#### [JOB ITEM]
Go to the line that contains "cyan semicircle: (237, 72)" and transcribe from there to the end of the entries, that line and the last one included.

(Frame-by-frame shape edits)

- Opening Delimiter -

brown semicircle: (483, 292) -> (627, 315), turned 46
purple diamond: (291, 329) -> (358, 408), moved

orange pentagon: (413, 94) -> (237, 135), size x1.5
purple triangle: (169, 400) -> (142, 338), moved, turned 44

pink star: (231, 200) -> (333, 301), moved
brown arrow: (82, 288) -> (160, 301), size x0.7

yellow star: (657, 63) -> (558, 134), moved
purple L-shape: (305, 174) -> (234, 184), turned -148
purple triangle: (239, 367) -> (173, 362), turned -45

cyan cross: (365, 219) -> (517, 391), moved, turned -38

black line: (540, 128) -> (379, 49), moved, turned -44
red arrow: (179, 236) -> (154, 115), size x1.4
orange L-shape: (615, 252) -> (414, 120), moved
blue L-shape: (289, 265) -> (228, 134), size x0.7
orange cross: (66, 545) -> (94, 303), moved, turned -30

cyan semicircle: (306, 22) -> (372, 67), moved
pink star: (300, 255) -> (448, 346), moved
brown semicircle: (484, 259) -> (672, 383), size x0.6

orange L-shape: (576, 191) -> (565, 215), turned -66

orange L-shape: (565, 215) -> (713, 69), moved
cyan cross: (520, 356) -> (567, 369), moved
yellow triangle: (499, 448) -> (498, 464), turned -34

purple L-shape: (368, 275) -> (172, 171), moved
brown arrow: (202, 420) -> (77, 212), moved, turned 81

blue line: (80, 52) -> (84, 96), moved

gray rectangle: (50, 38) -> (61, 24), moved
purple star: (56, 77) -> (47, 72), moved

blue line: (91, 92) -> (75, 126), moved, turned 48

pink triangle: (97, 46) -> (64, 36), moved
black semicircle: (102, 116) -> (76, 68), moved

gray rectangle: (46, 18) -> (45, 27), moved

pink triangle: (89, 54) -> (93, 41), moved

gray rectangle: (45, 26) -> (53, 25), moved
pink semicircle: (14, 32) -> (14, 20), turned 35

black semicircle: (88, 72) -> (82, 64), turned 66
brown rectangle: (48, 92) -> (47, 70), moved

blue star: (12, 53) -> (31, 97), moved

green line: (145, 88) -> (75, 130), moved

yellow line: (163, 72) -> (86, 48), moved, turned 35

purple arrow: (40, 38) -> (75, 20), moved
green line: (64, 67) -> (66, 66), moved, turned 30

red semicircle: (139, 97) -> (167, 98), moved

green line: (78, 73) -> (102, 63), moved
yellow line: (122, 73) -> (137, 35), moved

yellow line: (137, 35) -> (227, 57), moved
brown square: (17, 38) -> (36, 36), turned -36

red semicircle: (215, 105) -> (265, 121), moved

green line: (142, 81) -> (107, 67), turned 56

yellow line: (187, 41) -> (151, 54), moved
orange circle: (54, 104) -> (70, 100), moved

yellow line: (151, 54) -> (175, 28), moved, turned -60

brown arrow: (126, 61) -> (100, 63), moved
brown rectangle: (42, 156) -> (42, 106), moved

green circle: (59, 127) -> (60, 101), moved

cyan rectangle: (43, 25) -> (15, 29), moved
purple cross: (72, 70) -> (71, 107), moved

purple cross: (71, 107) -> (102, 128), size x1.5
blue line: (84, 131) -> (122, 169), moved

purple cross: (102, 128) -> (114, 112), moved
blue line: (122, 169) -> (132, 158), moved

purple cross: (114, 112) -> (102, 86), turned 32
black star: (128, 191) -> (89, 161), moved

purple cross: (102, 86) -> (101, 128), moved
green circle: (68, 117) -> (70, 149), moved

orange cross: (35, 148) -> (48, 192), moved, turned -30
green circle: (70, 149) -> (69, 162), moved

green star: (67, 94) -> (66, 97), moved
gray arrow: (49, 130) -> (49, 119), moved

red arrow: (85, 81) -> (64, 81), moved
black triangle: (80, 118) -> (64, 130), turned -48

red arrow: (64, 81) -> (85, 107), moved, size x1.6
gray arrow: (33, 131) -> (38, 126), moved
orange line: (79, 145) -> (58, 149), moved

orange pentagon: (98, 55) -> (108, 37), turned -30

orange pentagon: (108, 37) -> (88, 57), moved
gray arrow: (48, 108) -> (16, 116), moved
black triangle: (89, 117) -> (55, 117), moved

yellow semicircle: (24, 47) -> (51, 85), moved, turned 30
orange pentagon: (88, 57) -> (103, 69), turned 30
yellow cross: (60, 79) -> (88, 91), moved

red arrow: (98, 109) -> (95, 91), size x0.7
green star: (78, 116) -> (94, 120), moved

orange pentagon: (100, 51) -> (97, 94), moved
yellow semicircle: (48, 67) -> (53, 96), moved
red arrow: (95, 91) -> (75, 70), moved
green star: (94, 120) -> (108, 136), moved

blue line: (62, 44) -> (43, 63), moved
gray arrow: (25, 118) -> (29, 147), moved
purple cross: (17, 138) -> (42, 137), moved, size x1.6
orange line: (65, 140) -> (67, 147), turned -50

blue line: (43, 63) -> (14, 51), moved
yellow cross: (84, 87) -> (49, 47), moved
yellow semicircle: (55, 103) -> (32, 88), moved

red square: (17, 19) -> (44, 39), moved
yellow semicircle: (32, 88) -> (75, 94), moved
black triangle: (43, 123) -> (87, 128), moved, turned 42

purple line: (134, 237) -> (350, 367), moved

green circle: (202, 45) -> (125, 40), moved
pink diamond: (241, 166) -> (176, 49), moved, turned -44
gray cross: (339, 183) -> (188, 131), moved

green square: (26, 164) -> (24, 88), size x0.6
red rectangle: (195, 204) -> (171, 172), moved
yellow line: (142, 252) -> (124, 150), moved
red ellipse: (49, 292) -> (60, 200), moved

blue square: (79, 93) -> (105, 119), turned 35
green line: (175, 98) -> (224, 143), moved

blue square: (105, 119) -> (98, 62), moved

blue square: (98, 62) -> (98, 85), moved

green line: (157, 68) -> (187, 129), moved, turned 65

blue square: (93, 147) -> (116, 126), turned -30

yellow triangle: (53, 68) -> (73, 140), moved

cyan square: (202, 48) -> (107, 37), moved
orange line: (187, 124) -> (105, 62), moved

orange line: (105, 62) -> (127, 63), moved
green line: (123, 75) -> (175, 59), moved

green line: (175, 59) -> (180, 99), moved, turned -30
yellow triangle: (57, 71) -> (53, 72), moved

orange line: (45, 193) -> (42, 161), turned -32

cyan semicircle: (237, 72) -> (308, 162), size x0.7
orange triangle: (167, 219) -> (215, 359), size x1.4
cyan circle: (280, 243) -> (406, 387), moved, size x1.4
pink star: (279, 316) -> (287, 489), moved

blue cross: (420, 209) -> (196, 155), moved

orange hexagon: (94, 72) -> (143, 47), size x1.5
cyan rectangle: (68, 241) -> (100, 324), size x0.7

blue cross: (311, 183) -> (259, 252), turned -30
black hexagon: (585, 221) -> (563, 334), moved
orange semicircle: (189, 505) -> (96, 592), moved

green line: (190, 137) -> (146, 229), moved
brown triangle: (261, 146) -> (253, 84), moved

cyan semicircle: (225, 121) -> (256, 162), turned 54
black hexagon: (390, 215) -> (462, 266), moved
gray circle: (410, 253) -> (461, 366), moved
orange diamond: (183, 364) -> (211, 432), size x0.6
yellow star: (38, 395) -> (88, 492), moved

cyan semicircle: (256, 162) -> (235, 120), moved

- Closing Delimiter -

#### [WRITTEN SOLUTION]
cyan semicircle: (237, 72) -> (308, 162), size x0.7
orange triangle: (167, 219) -> (215, 359), size x1.4
cyan circle: (280, 243) -> (406, 387), moved, size x1.4
pink star: (279, 316) -> (287, 489), moved

blue cross: (420, 209) -> (196, 155), moved

orange hexagon: (94, 72) -> (143, 47), size x1.5
cyan rectangle: (68, 241) -> (100, 324), size x0.7

blue cross: (311, 183) -> (259, 252), turned -30
black hexagon: (585, 221) -> (563, 334), moved
orange semicircle: (189, 505) -> (96, 592), moved

green line: (190, 137) -> (146, 229), moved
brown triangle: (261, 146) -> (253, 84), moved

cyan semicircle: (225, 121) -> (256, 162), turned 54
black hexagon: (390, 215) -> (462, 266), moved
gray circle: (410, 253) -> (461, 366), moved
orange diamond: (183, 364) -> (211, 432), size x0.6
yellow star: (38, 395) -> (88, 492), moved

cyan semicircle: (256, 162) -> (235, 120), moved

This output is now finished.